Provided entries.
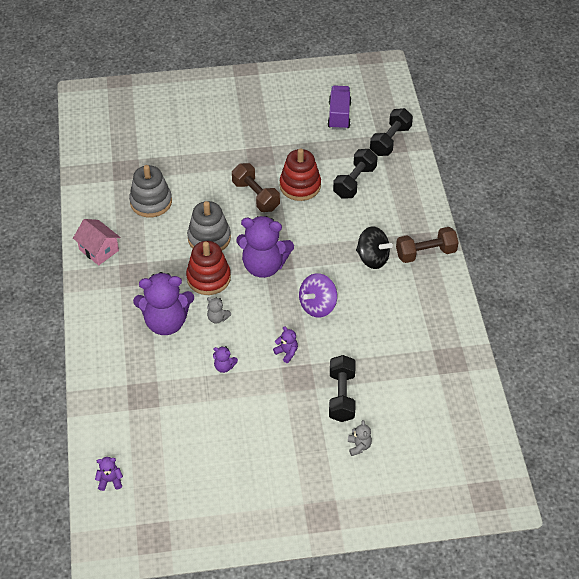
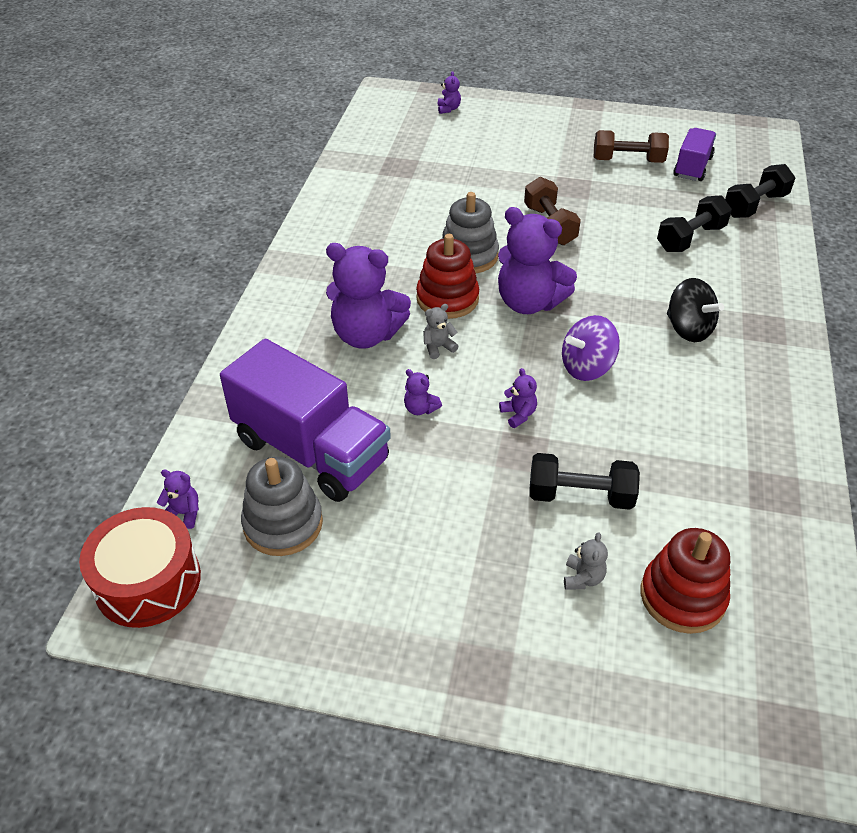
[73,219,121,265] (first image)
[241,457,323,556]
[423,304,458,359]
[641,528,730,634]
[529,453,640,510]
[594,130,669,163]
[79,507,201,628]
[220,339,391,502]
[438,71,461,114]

Assignment. In the material above, the line with "[529,453,640,510]" marks the start. Print it and every line after it through the last, exactly.

Response box.
[529,453,640,510]
[594,130,669,163]
[79,507,201,628]
[220,339,391,502]
[438,71,461,114]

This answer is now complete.